Stored data entries
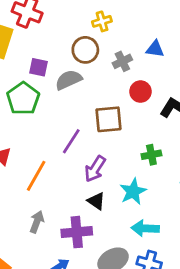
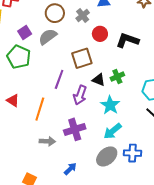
purple square: (38, 67) -> (25, 33), turned -32
black triangle: (96, 201) -> (99, 80), moved
gray arrow: (37, 222) -> (47, 141), turned 84
cyan arrow: (145, 228) -> (113, 131), moved, turned -30
purple cross: (77, 232) -> (75, 129), moved

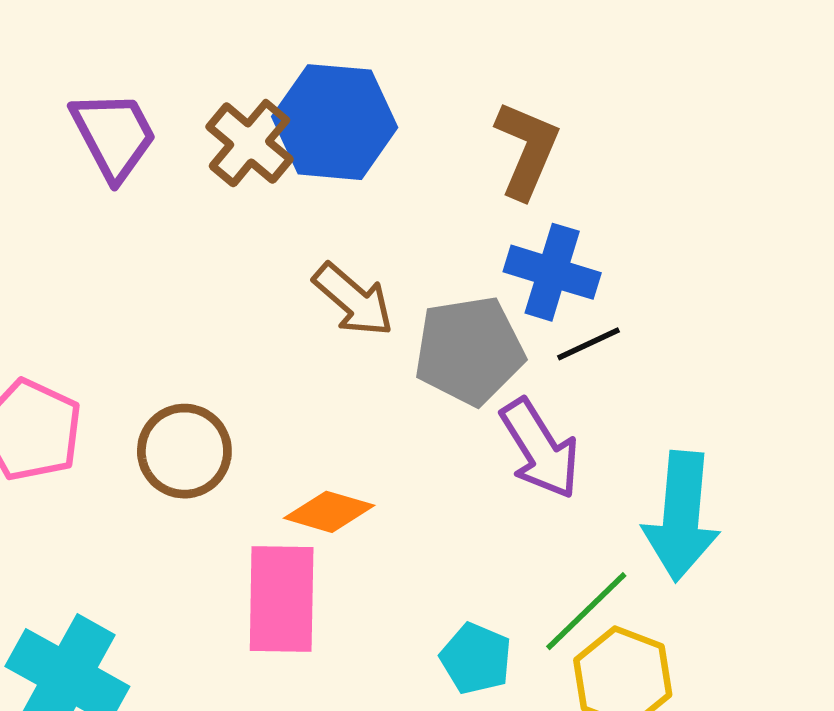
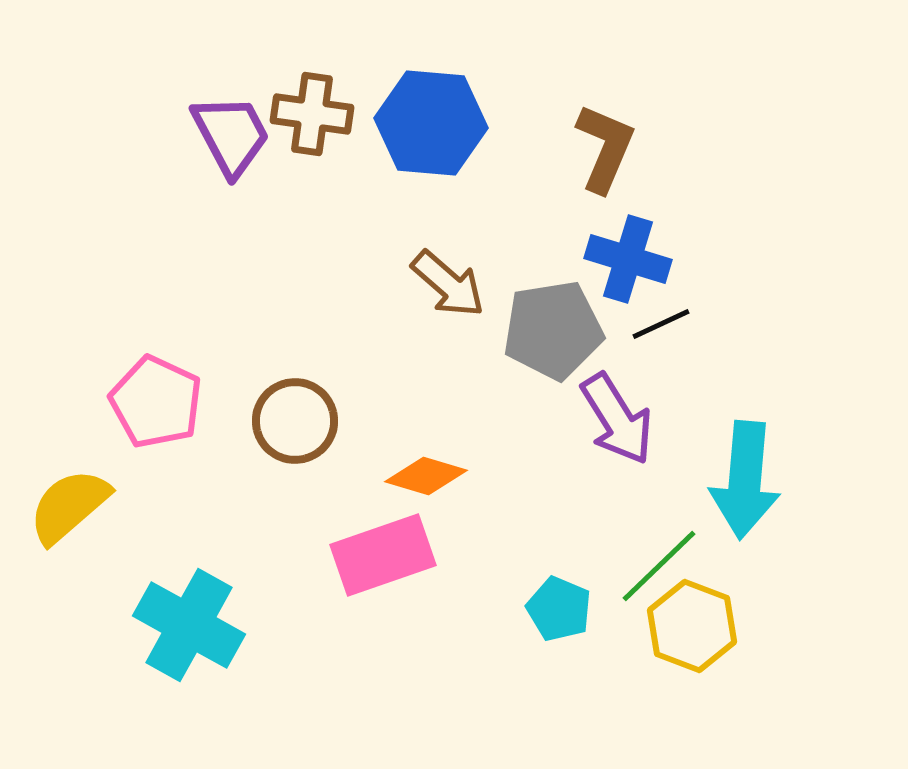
brown cross: (250, 143) -> (312, 114), moved, turned -32
pink rectangle: (282, 599) -> (383, 555), turned 70

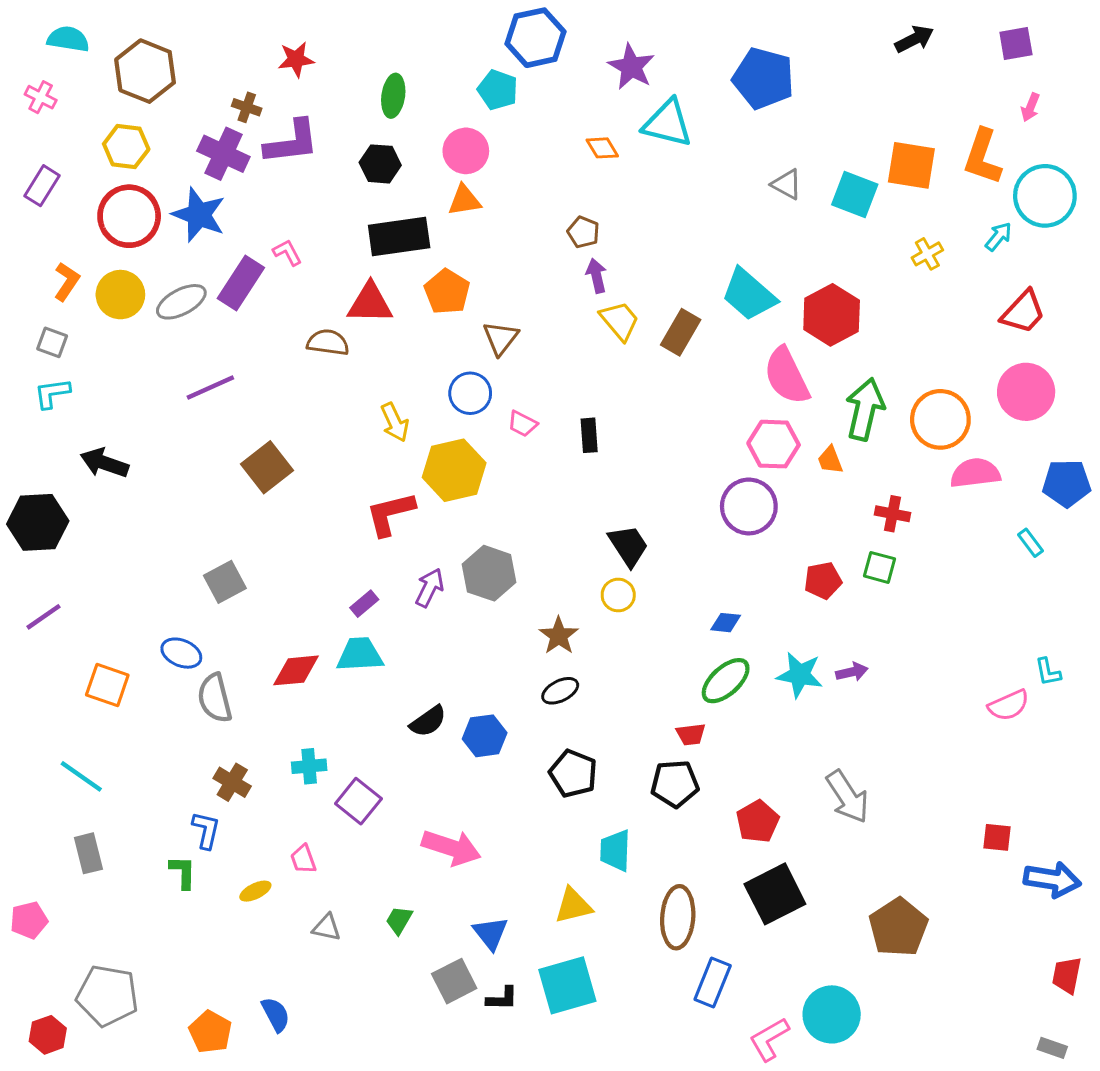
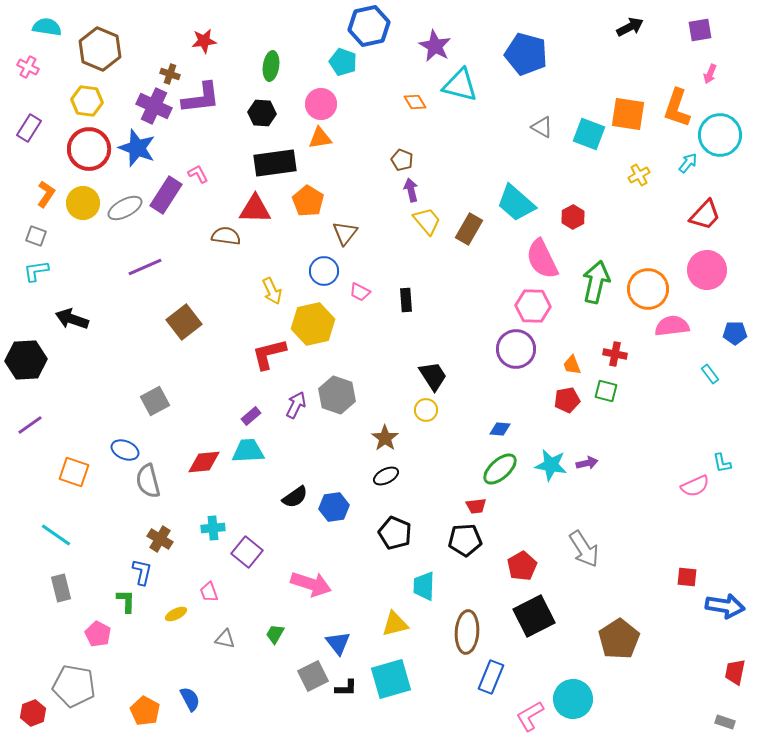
red hexagon: (832, 315) -> (573, 217), size x0.6
orange trapezoid: (830, 460) -> (572, 365), moved
blue pentagon: (1067, 483) -> (735, 333), size x0.7
pink pentagon: (29, 920) -> (98, 634), moved, turned -30

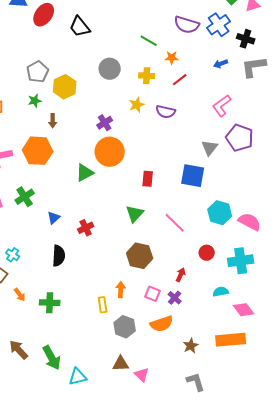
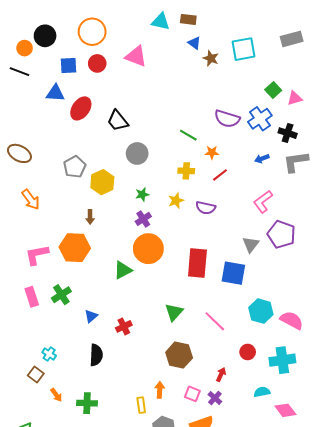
gray circle: (110, 69) -> (137, 153), moved
green star: (35, 101) -> (142, 194), moved
red rectangle: (148, 179) -> (197, 263), moved, size x1.8

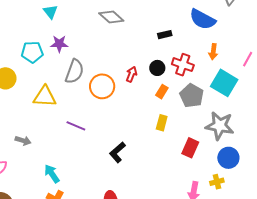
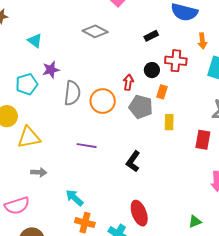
gray pentagon: (192, 96) -> (141, 107), moved
yellow triangle: (45, 97) -> (29, 137), moved

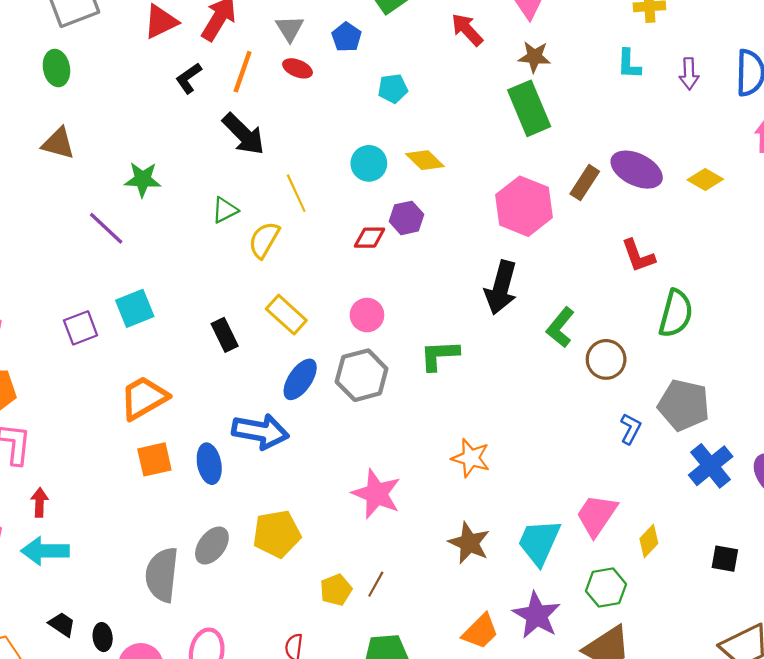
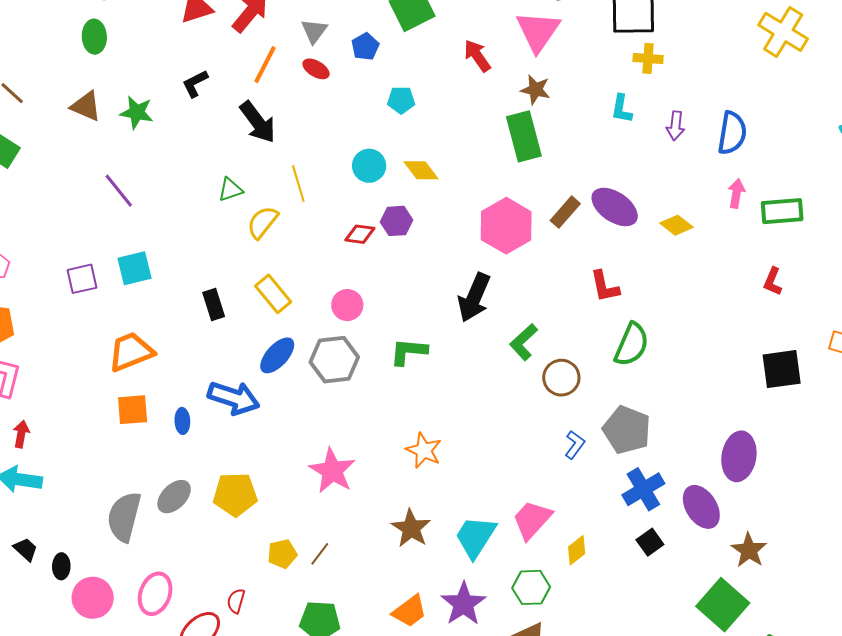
black L-shape: (189, 78) -> (195, 84), moved
green star: (143, 179) -> (137, 112), moved
blue ellipse: (209, 464) -> (182, 421), size x0.7
black square: (725, 559) -> (650, 542), moved, turned 36

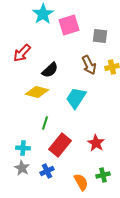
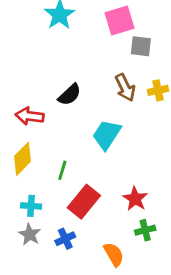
pink square: (69, 25) -> (119, 20), moved
red arrow: (22, 53) -> (30, 116), moved, turned 54
yellow diamond: (37, 92) -> (22, 159), moved, turned -60
green cross: (103, 175) -> (145, 230), moved

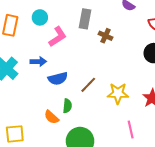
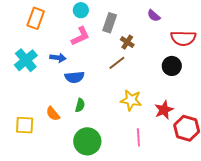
cyan circle: (40, 17) -> (81, 10), moved
brown line: (88, 85) -> (117, 63), moved
orange semicircle: (51, 117) -> (53, 114), moved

◆ PROBLEM DETAILS
When you print the records above, keep them exact and leave out the pictures.

◆ ANSWER TO THIS EXERCISE
purple square: (38, 67) -> (25, 33), turned -32
black triangle: (96, 201) -> (99, 80), moved
gray arrow: (37, 222) -> (47, 141), turned 84
cyan arrow: (145, 228) -> (113, 131), moved, turned -30
purple cross: (77, 232) -> (75, 129), moved

brown cross: (250, 143) -> (312, 114), moved, turned -32
pink rectangle: (282, 599) -> (383, 555), turned 70

red hexagon: (832, 315) -> (573, 217), size x0.6
orange trapezoid: (830, 460) -> (572, 365), moved
blue pentagon: (1067, 483) -> (735, 333), size x0.7
pink pentagon: (29, 920) -> (98, 634), moved, turned -30

gray circle: (110, 69) -> (137, 153), moved
green star: (35, 101) -> (142, 194), moved
red rectangle: (148, 179) -> (197, 263), moved, size x1.8

gray pentagon: (192, 96) -> (141, 107), moved
yellow triangle: (45, 97) -> (29, 137), moved

black L-shape: (189, 78) -> (195, 84), moved
green star: (143, 179) -> (137, 112), moved
blue ellipse: (209, 464) -> (182, 421), size x0.7
black square: (725, 559) -> (650, 542), moved, turned 36

pink square: (69, 25) -> (119, 20), moved
red arrow: (22, 53) -> (30, 116), moved, turned 54
yellow diamond: (37, 92) -> (22, 159), moved, turned -60
green cross: (103, 175) -> (145, 230), moved

cyan circle: (40, 17) -> (81, 10), moved
brown line: (88, 85) -> (117, 63), moved
orange semicircle: (51, 117) -> (53, 114), moved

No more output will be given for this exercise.